=== PROVIDED RECORDS ===
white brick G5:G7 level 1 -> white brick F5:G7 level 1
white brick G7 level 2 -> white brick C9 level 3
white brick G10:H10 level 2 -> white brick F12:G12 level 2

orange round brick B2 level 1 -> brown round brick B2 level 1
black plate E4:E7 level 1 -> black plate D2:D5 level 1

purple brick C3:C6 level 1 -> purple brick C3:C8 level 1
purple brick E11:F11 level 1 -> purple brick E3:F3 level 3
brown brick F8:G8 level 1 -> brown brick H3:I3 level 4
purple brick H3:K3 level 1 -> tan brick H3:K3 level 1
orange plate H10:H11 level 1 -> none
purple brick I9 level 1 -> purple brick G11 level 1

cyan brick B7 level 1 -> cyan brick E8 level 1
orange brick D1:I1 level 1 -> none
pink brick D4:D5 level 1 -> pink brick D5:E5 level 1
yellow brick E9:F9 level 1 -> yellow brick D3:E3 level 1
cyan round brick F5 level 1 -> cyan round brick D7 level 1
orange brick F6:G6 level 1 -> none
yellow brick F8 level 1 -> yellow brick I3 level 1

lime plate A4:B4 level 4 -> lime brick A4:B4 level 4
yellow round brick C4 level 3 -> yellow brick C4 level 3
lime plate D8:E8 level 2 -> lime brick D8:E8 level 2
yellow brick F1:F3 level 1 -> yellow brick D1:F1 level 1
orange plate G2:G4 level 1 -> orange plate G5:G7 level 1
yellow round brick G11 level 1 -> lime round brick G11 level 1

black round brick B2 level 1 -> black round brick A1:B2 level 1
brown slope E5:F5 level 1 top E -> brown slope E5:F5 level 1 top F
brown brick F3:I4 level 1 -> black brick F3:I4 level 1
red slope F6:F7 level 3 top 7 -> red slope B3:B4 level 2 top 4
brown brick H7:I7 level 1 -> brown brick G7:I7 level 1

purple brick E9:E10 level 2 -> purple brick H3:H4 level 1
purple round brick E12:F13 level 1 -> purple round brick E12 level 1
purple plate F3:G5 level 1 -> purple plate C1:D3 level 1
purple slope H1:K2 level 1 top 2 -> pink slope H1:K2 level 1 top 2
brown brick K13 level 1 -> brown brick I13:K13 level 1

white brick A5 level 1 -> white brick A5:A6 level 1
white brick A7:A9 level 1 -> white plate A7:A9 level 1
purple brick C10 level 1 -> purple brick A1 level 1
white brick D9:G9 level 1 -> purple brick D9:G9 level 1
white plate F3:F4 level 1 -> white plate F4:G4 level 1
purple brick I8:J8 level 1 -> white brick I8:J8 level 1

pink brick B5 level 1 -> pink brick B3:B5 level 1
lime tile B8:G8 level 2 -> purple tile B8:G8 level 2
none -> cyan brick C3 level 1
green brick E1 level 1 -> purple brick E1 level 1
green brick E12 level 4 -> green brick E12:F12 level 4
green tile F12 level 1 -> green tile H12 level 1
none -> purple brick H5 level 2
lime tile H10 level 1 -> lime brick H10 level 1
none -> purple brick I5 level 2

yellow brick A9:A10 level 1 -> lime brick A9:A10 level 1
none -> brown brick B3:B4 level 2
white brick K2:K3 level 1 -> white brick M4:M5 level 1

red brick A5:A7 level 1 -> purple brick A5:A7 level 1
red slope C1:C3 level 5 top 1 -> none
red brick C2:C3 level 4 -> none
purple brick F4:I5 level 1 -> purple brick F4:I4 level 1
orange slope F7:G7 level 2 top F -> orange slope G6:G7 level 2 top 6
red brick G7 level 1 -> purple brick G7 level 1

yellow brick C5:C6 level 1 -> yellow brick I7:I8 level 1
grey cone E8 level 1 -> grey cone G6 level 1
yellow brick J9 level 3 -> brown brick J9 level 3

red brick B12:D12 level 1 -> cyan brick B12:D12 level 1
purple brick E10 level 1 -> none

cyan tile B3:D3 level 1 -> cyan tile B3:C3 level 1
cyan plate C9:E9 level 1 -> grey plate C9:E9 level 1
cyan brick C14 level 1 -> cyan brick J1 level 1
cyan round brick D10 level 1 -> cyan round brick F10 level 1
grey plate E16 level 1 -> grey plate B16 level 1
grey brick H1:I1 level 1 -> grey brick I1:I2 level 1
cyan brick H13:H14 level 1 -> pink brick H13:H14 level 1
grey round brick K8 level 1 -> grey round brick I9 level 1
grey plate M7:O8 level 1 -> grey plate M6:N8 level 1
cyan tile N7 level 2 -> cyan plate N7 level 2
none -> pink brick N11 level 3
===
» **TASK TO COMPLETE**
Begin with the first line of the data above and, please, print each line exactly until you have printed the line containing "purple brick E11:F11"; print nothing else.

» **WRITTEN SOLUTION**
white brick G5:G7 level 1 -> white brick F5:G7 level 1
white brick G7 level 2 -> white brick C9 level 3
white brick G10:H10 level 2 -> white brick F12:G12 level 2

orange round brick B2 level 1 -> brown round brick B2 level 1
black plate E4:E7 level 1 -> black plate D2:D5 level 1

purple brick C3:C6 level 1 -> purple brick C3:C8 level 1
purple brick E11:F11 level 1 -> purple brick E3:F3 level 3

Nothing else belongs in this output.